- Task details
Which lines of the data contain the word "major"? Locate and copy each of them, treating uppercase and lowercase as different.

++++++++

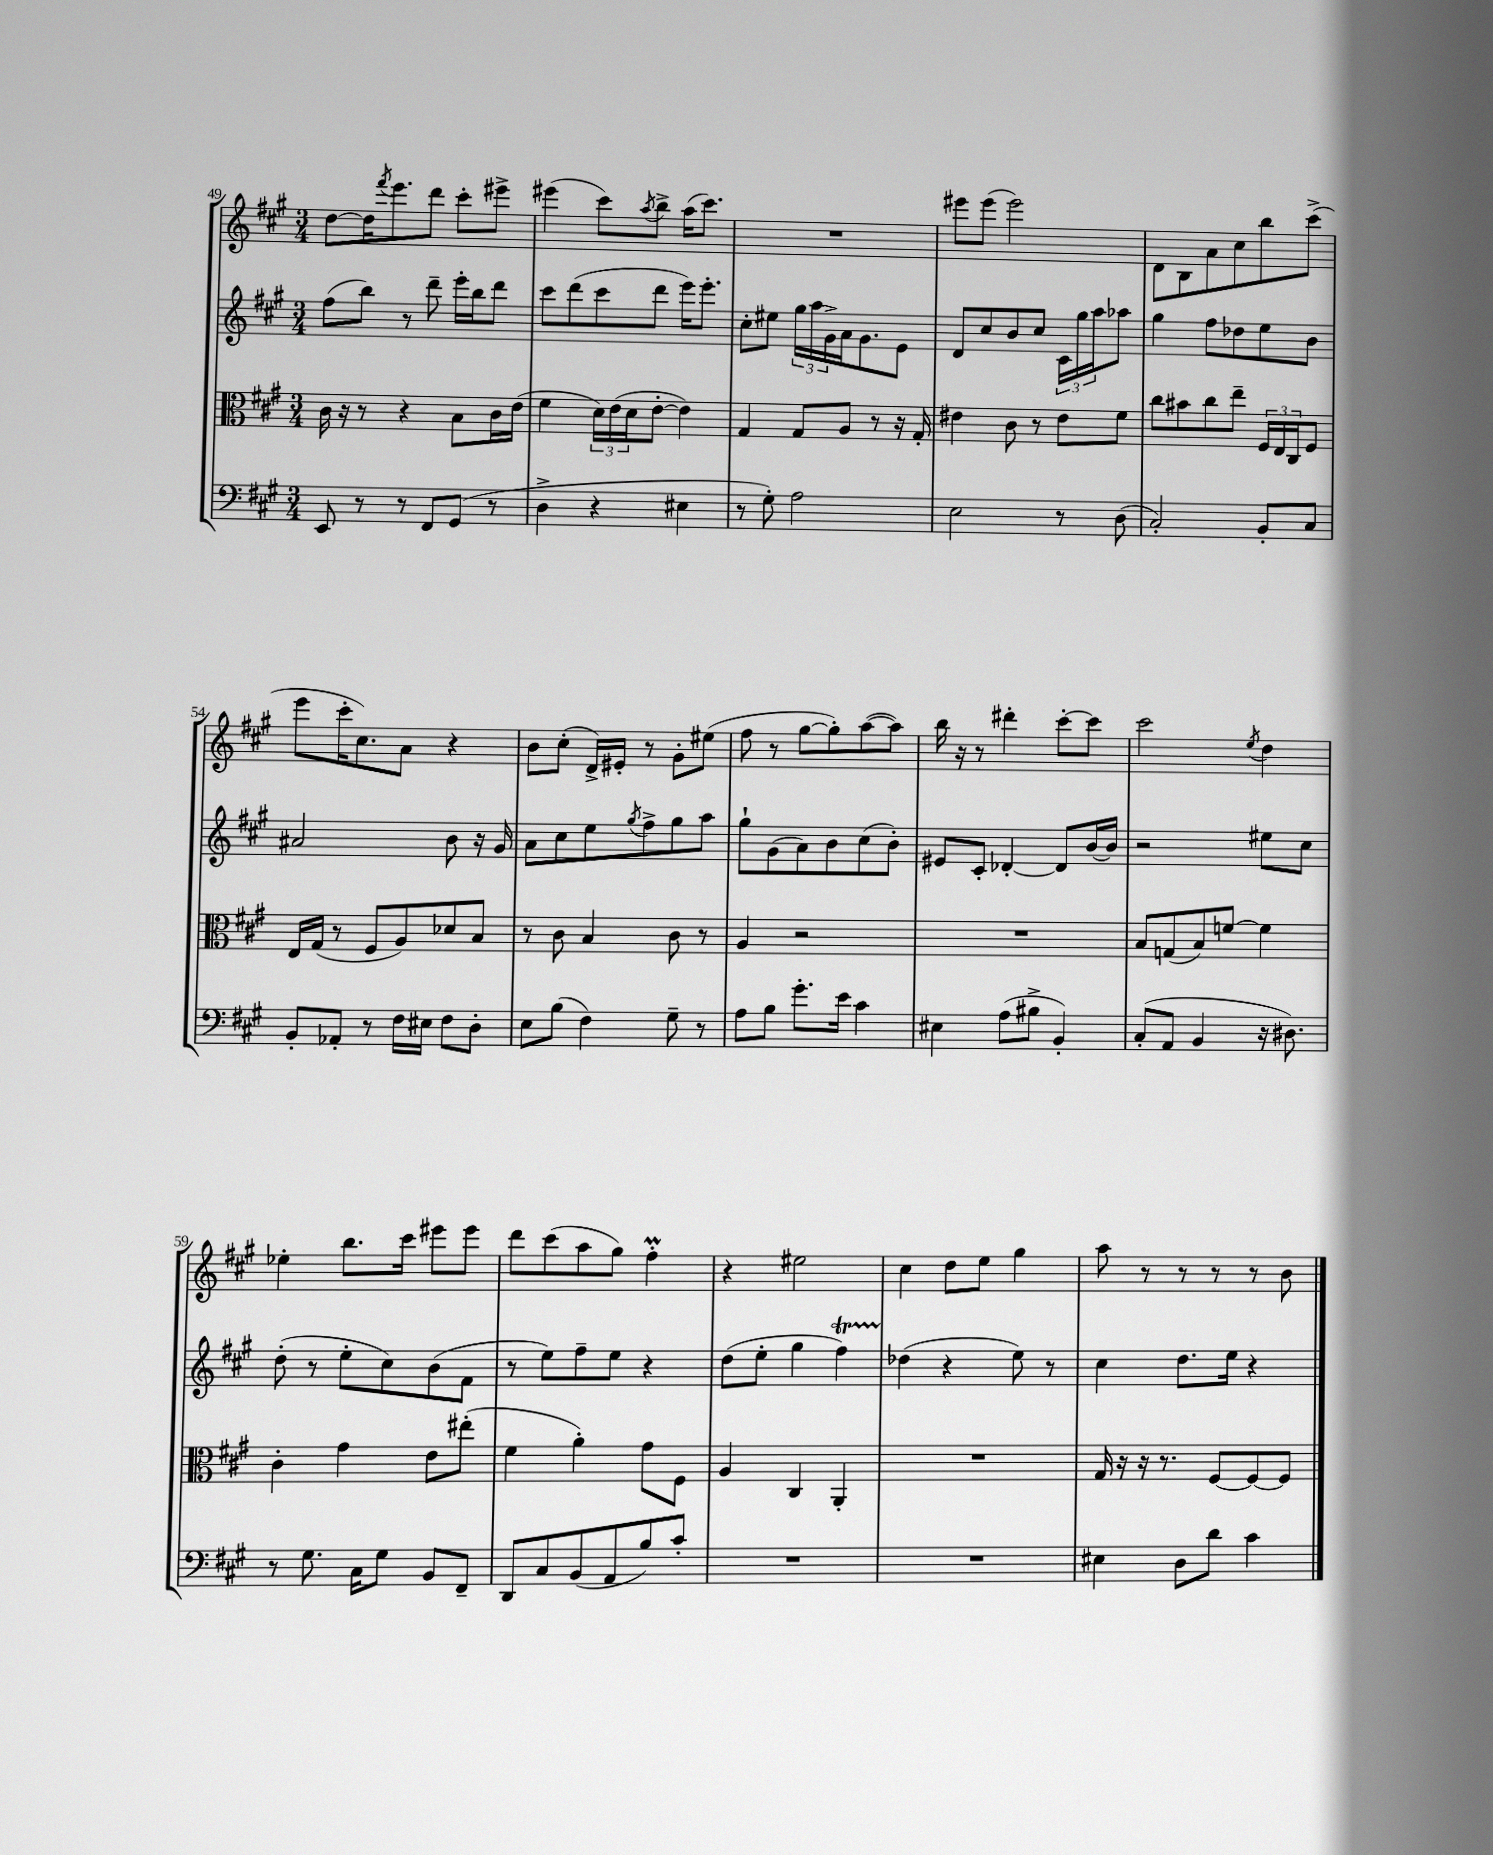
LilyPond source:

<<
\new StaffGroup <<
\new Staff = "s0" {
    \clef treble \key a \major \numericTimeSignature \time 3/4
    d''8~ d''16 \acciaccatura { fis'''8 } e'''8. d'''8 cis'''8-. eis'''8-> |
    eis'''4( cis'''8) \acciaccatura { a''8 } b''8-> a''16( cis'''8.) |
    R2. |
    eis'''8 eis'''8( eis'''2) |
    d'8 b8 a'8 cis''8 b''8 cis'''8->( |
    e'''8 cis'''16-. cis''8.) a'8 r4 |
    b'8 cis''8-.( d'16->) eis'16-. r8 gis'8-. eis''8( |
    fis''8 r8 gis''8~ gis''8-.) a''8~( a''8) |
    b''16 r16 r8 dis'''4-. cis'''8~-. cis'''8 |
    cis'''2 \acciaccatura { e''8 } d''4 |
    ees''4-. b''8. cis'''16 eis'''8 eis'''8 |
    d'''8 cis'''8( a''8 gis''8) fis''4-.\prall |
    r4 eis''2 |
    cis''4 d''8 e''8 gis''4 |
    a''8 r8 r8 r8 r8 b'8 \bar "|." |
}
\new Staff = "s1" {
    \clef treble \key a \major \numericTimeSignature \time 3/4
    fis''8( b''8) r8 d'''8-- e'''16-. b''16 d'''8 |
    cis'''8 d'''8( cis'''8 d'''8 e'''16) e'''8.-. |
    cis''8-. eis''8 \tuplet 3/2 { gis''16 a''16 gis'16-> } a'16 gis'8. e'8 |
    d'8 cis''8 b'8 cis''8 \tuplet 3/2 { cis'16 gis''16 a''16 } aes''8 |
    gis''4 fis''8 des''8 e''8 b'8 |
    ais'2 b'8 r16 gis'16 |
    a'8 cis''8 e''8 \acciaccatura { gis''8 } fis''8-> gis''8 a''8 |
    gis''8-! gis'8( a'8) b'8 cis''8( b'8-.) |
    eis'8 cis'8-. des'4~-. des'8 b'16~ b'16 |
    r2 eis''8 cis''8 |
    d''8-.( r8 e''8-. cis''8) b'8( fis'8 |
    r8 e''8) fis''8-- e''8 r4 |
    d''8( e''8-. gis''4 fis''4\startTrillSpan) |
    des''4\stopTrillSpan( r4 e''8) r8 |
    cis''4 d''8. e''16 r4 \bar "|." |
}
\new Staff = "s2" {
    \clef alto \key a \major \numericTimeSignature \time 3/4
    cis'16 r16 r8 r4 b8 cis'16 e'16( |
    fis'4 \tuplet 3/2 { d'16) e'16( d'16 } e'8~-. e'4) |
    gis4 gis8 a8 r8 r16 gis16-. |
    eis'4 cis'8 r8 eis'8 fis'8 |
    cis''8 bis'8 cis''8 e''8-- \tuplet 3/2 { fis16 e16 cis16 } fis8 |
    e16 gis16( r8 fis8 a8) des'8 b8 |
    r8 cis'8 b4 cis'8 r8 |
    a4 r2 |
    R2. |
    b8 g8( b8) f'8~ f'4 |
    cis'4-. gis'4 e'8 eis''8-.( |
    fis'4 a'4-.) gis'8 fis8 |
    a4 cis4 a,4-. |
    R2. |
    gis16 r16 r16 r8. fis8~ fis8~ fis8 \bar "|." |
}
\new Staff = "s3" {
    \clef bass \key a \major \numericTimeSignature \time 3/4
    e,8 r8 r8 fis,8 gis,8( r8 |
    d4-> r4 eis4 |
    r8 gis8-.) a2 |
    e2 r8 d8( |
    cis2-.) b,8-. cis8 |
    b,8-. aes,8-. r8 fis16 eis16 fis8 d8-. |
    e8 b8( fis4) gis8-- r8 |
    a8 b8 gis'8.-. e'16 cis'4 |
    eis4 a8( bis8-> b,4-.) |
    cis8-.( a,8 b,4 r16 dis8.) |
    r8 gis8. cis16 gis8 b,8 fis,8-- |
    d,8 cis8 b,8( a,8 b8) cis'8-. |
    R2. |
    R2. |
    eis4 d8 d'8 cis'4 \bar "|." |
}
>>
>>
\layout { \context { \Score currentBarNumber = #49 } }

++++++++

- Output of the exercise
    \clef treble \key a \major \numericTimeSignature \time 3/4
    \clef treble \key a \major \numericTimeSignature \time 3/4
    \clef alto \key a \major \numericTimeSignature \time 3/4
    \clef bass \key a \major \numericTimeSignature \time 3/4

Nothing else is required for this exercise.